*EXERCISE*.
Please take the records that follow and repeat exactly the lines starting with the line with "R14: none -> 470k (CT, VX)" and going on through the line with "U1 pin out: VN -> STG".

== Segment start ==

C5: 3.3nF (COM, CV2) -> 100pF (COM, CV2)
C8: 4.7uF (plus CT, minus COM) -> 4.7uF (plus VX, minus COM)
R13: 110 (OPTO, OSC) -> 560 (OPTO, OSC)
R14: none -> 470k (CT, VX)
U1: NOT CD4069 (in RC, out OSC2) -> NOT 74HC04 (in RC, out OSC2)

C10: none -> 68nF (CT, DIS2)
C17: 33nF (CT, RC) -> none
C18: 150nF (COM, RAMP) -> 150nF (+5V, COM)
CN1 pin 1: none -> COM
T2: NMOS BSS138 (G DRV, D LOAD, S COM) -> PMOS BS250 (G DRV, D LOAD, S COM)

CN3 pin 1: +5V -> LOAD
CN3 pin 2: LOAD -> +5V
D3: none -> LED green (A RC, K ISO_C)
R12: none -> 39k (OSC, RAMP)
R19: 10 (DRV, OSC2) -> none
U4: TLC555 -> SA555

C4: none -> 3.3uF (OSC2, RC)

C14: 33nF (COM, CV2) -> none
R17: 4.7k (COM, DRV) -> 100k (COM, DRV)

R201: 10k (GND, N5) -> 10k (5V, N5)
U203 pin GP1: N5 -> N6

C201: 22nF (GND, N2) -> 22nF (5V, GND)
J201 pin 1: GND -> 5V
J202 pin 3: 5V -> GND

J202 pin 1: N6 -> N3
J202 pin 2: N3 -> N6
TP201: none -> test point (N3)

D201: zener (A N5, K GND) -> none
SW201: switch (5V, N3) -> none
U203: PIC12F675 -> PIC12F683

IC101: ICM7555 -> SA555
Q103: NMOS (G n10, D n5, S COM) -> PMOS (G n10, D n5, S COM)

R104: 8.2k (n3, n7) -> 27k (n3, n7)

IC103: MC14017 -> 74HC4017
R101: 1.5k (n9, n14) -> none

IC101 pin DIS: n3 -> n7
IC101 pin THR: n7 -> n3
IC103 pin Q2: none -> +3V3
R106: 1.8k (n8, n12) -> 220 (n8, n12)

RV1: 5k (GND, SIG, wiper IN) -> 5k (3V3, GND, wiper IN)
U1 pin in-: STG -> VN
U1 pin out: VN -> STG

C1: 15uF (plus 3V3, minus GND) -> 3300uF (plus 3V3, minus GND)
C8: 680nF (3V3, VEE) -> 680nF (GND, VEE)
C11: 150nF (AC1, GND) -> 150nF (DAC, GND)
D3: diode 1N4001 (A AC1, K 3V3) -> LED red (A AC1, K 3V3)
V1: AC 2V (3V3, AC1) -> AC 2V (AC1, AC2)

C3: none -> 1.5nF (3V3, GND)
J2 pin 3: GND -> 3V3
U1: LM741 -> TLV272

== Segment end ==

*COMPLETED EXERCISE*.
R14: none -> 470k (CT, VX)
U1: NOT CD4069 (in RC, out OSC2) -> NOT 74HC04 (in RC, out OSC2)

C10: none -> 68nF (CT, DIS2)
C17: 33nF (CT, RC) -> none
C18: 150nF (COM, RAMP) -> 150nF (+5V, COM)
CN1 pin 1: none -> COM
T2: NMOS BSS138 (G DRV, D LOAD, S COM) -> PMOS BS250 (G DRV, D LOAD, S COM)

CN3 pin 1: +5V -> LOAD
CN3 pin 2: LOAD -> +5V
D3: none -> LED green (A RC, K ISO_C)
R12: none -> 39k (OSC, RAMP)
R19: 10 (DRV, OSC2) -> none
U4: TLC555 -> SA555

C4: none -> 3.3uF (OSC2, RC)

C14: 33nF (COM, CV2) -> none
R17: 4.7k (COM, DRV) -> 100k (COM, DRV)

R201: 10k (GND, N5) -> 10k (5V, N5)
U203 pin GP1: N5 -> N6

C201: 22nF (GND, N2) -> 22nF (5V, GND)
J201 pin 1: GND -> 5V
J202 pin 3: 5V -> GND

J202 pin 1: N6 -> N3
J202 pin 2: N3 -> N6
TP201: none -> test point (N3)

D201: zener (A N5, K GND) -> none
SW201: switch (5V, N3) -> none
U203: PIC12F675 -> PIC12F683

IC101: ICM7555 -> SA555
Q103: NMOS (G n10, D n5, S COM) -> PMOS (G n10, D n5, S COM)

R104: 8.2k (n3, n7) -> 27k (n3, n7)

IC103: MC14017 -> 74HC4017
R101: 1.5k (n9, n14) -> none

IC101 pin DIS: n3 -> n7
IC101 pin THR: n7 -> n3
IC103 pin Q2: none -> +3V3
R106: 1.8k (n8, n12) -> 220 (n8, n12)

RV1: 5k (GND, SIG, wiper IN) -> 5k (3V3, GND, wiper IN)
U1 pin in-: STG -> VN
U1 pin out: VN -> STG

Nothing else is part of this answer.